-- SUPPLIED INFORMATION follows --

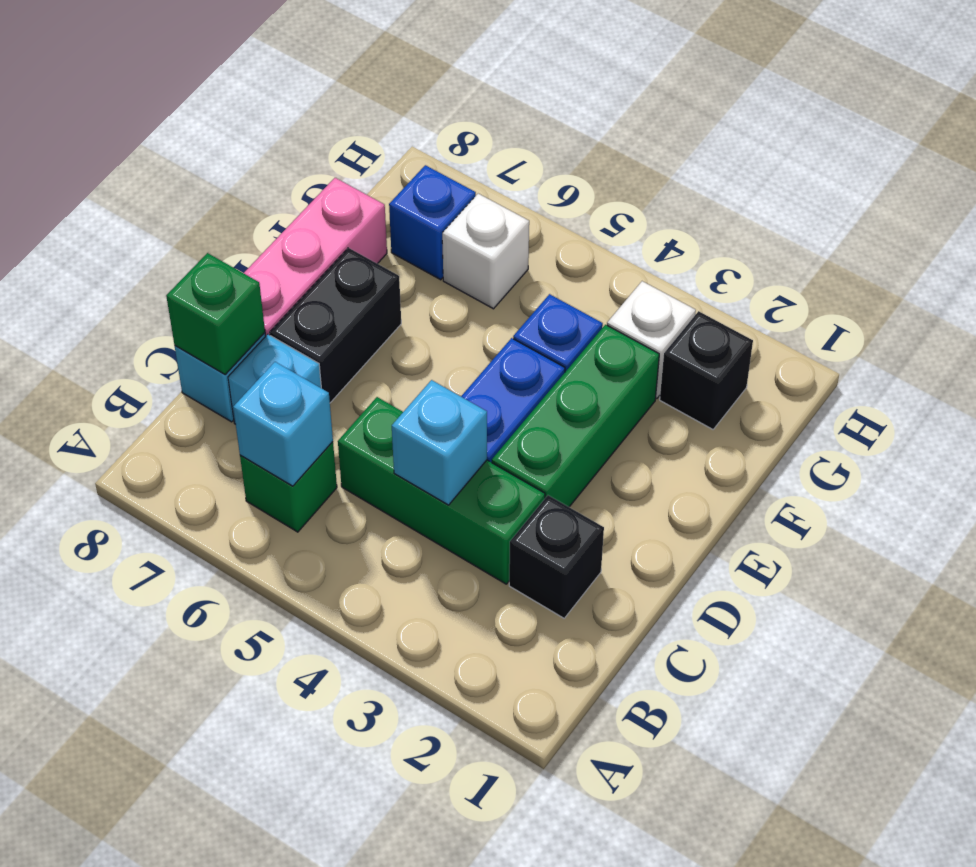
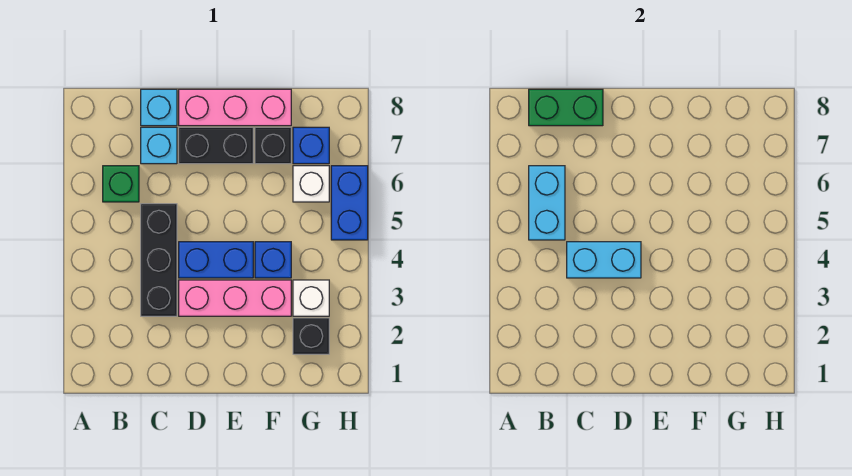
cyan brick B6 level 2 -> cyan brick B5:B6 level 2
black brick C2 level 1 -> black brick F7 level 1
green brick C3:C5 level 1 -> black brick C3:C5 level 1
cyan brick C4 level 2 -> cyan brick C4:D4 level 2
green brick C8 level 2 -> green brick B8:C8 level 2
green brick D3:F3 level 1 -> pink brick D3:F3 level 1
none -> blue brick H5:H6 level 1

-- SUPPLIED INFORMATION concluded --

Leave out the pictures and print each record exactly as it stands.

cyan brick B6 level 2 -> cyan brick B5:B6 level 2
black brick C2 level 1 -> black brick F7 level 1
green brick C3:C5 level 1 -> black brick C3:C5 level 1
cyan brick C4 level 2 -> cyan brick C4:D4 level 2
green brick C8 level 2 -> green brick B8:C8 level 2
green brick D3:F3 level 1 -> pink brick D3:F3 level 1
none -> blue brick H5:H6 level 1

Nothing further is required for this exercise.